**Task details**
Each record below is to be output unchanged, and any picture is to be dropped.

|---|

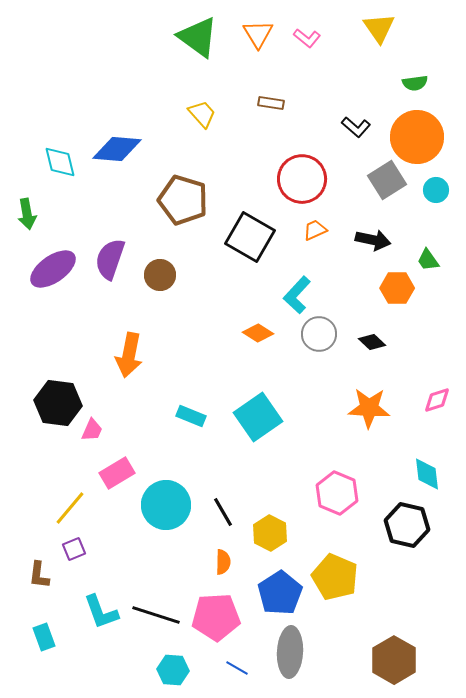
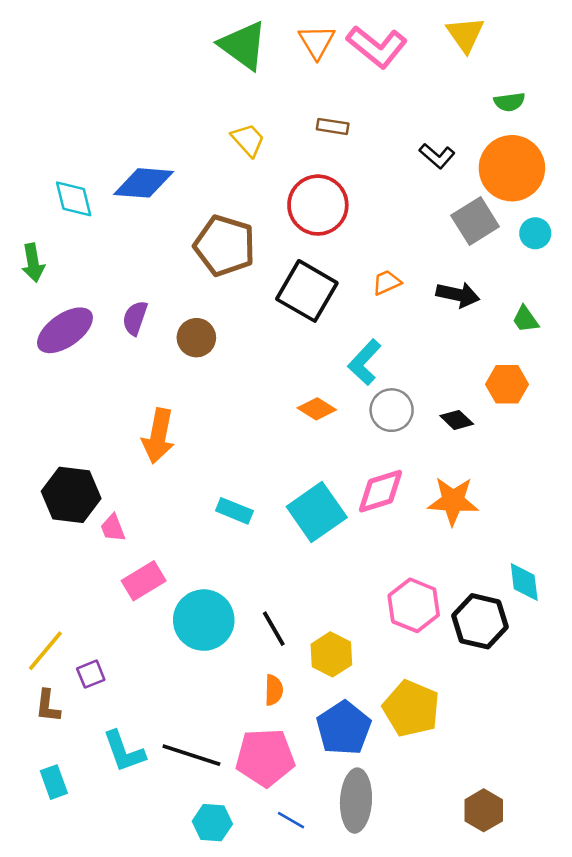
pink L-shape: (307, 38) -> (377, 47), size x1.8
red circle: (302, 179) -> (318, 205), moved
purple semicircle: (110, 259) -> (135, 318), size x0.7
orange hexagon: (397, 288) -> (507, 384), moved
pink diamond: (437, 400) -> (381, 491), moved, size x1.5
pink trapezoid: (92, 430) -> (113, 528), turned 135
yellow line: (70, 508) -> (45, 651), moved
black hexagon: (407, 525) -> (480, 621), moved
brown hexagon: (394, 660) -> (484, 810), size x0.7

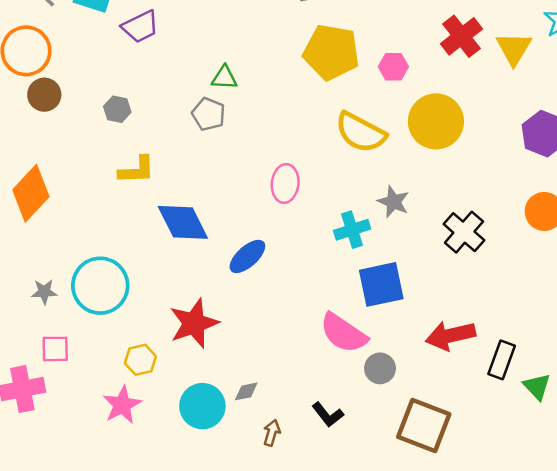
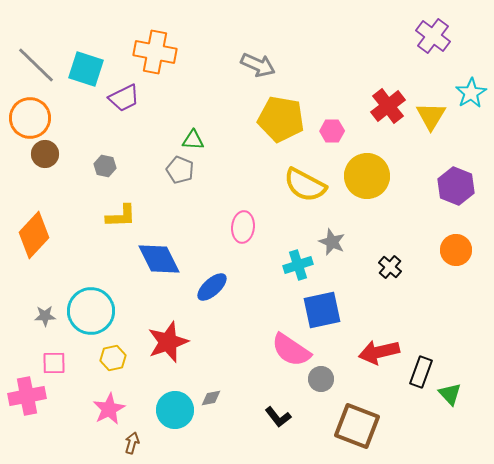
black cross: (464, 232) -> (390, 267), size x0.7
yellow hexagon: (140, 360) -> (113, 358), moved
brown arrow: (272, 433) -> (132, 443), moved

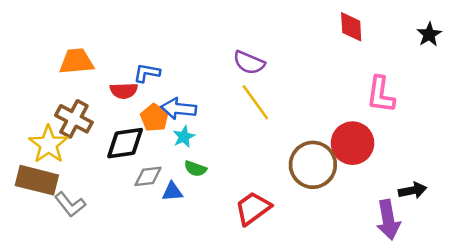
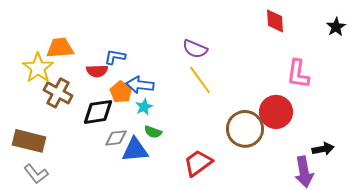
yellow star: (48, 144) -> (38, 68), moved
blue triangle: (172, 192) -> (135, 150), size x1.6
gray L-shape: (70, 204) -> (36, 174), moved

|---|

**Written solution**
pink L-shape: (307, 38) -> (377, 47), size x1.8
red circle: (302, 179) -> (318, 205), moved
purple semicircle: (110, 259) -> (135, 318), size x0.7
orange hexagon: (397, 288) -> (507, 384), moved
pink diamond: (437, 400) -> (381, 491), moved, size x1.5
pink trapezoid: (92, 430) -> (113, 528), turned 135
yellow line: (70, 508) -> (45, 651), moved
black hexagon: (407, 525) -> (480, 621), moved
brown hexagon: (394, 660) -> (484, 810), size x0.7

black cross: (464, 232) -> (390, 267), size x0.7
yellow hexagon: (140, 360) -> (113, 358), moved
brown arrow: (272, 433) -> (132, 443), moved

yellow star: (48, 144) -> (38, 68), moved
blue triangle: (172, 192) -> (135, 150), size x1.6
gray L-shape: (70, 204) -> (36, 174), moved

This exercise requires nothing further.